* Work request: If a line holds the word "closed", copy it from the entries.

* Extracted material:
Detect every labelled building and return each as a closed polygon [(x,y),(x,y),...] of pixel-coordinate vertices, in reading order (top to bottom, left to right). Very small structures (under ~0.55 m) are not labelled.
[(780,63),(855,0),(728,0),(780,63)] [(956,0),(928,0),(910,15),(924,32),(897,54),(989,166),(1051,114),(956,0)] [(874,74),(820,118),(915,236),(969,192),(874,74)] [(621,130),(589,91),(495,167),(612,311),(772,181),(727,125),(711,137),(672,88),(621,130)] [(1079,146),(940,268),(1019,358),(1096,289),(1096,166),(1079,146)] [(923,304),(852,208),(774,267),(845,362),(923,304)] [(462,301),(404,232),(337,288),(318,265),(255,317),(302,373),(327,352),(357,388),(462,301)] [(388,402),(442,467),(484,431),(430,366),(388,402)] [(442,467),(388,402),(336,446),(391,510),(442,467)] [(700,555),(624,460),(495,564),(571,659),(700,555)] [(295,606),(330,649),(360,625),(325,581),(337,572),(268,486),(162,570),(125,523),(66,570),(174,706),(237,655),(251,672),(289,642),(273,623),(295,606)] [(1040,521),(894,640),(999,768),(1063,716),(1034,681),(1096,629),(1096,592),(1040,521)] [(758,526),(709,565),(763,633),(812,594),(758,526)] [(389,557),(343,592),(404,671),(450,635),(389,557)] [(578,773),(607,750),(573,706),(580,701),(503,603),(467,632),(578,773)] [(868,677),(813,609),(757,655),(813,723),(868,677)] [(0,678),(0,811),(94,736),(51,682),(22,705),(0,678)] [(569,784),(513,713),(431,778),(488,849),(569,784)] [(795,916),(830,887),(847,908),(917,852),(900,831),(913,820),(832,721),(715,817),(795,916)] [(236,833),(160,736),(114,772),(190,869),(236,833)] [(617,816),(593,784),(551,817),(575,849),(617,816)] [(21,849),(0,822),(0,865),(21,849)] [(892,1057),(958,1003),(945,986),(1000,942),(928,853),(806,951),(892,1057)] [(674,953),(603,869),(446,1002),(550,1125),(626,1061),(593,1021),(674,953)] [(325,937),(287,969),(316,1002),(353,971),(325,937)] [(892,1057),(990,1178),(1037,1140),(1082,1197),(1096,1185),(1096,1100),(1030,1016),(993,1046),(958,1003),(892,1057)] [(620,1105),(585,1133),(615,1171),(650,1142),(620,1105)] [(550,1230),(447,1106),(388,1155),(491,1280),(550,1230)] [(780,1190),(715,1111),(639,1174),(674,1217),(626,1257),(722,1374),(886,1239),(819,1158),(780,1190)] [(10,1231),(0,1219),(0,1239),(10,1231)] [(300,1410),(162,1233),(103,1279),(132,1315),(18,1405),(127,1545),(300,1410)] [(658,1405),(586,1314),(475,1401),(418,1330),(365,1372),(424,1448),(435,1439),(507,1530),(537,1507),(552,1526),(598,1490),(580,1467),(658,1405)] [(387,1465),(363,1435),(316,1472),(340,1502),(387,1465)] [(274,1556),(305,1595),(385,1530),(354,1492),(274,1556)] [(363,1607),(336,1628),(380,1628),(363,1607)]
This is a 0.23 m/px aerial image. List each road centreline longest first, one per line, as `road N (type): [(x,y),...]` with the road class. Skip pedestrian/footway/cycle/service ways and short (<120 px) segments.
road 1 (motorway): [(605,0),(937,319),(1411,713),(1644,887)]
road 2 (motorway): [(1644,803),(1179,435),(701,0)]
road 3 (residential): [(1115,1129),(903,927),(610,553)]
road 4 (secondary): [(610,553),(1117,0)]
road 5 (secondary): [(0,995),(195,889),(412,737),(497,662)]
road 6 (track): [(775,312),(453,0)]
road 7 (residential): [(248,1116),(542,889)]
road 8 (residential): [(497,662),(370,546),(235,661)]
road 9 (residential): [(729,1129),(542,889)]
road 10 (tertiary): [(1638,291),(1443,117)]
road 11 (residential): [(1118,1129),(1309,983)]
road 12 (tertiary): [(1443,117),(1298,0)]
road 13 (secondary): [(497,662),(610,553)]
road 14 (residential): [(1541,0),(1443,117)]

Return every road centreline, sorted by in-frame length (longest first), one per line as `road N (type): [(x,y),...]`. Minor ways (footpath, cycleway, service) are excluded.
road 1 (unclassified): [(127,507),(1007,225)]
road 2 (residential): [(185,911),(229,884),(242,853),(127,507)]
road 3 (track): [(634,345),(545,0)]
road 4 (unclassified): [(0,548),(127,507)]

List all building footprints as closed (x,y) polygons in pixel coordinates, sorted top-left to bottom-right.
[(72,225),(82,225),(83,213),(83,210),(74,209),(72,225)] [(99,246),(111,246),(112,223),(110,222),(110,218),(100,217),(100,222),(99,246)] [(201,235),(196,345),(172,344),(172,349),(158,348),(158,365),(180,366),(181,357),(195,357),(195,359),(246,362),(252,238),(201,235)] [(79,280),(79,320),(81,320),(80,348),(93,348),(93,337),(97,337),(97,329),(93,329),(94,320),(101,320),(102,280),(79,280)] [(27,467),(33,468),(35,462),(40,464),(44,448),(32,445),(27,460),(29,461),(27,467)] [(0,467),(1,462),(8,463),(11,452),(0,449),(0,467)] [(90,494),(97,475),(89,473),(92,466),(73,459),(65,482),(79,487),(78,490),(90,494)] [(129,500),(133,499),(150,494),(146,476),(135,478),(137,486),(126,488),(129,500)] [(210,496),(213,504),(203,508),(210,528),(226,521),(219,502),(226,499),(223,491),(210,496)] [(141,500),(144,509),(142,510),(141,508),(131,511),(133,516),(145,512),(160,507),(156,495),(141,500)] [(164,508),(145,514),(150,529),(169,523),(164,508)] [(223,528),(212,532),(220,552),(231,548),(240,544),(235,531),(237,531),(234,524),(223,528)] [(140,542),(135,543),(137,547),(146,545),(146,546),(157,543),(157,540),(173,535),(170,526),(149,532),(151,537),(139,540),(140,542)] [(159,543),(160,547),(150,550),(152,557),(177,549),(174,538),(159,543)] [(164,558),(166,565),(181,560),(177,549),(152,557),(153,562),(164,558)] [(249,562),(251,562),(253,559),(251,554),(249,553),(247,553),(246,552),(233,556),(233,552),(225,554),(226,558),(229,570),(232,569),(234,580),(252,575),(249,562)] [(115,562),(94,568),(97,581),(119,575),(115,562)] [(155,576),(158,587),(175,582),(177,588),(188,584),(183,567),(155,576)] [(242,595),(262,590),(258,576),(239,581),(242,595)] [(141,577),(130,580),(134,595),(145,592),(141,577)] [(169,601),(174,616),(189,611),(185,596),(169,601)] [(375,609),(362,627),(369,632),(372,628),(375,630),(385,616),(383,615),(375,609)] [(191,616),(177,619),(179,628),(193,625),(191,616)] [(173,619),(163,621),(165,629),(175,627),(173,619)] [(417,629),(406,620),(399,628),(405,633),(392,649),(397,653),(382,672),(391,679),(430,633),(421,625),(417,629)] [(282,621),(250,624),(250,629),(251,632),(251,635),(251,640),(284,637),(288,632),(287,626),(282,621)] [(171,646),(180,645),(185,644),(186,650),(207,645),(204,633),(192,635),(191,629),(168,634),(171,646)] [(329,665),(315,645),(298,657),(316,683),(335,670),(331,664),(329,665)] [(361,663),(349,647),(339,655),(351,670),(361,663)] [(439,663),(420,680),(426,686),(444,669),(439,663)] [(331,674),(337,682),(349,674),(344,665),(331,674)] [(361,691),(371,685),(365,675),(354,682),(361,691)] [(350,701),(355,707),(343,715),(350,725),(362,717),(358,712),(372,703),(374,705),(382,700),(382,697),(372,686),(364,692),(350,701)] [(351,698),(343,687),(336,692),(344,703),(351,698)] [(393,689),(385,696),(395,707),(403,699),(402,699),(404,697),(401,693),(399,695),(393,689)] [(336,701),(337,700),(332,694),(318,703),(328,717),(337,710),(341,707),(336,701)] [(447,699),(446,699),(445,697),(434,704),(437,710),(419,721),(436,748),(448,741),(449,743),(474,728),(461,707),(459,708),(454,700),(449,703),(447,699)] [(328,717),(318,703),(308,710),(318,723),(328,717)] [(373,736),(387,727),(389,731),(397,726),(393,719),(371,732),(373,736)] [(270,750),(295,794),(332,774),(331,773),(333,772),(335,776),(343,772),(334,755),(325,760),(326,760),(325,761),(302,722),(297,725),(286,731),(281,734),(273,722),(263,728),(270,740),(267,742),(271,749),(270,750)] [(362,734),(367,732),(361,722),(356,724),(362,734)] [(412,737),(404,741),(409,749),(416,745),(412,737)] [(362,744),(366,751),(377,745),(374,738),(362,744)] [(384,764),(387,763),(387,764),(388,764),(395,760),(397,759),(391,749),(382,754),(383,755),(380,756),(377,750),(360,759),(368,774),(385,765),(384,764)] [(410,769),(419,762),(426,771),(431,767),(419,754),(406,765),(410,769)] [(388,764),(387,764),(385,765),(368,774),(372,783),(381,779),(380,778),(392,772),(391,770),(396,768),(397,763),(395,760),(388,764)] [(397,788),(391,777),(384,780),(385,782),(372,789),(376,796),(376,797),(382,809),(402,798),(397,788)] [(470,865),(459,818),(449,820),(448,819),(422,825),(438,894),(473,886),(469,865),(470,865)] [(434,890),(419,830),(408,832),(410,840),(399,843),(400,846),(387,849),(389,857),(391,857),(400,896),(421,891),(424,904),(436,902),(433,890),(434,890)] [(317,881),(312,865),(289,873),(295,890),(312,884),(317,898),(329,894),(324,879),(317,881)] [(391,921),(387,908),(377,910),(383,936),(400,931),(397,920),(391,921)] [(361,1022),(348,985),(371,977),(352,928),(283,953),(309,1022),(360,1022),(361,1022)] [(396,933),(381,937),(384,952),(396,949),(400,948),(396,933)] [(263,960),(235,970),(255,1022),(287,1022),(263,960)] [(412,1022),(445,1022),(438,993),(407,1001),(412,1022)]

* Response box:
Detect every labelled building and return each as a closed polygon [(x,y),(x,y),...] of pixel-coordinate vertices, in reading order (top to bottom, left to right). Very small structures (under ~0.55 m) are not labelled.
List all building footprints as closed (x,y) polygons in pixel coordinates, sorted top-left to bottom-right.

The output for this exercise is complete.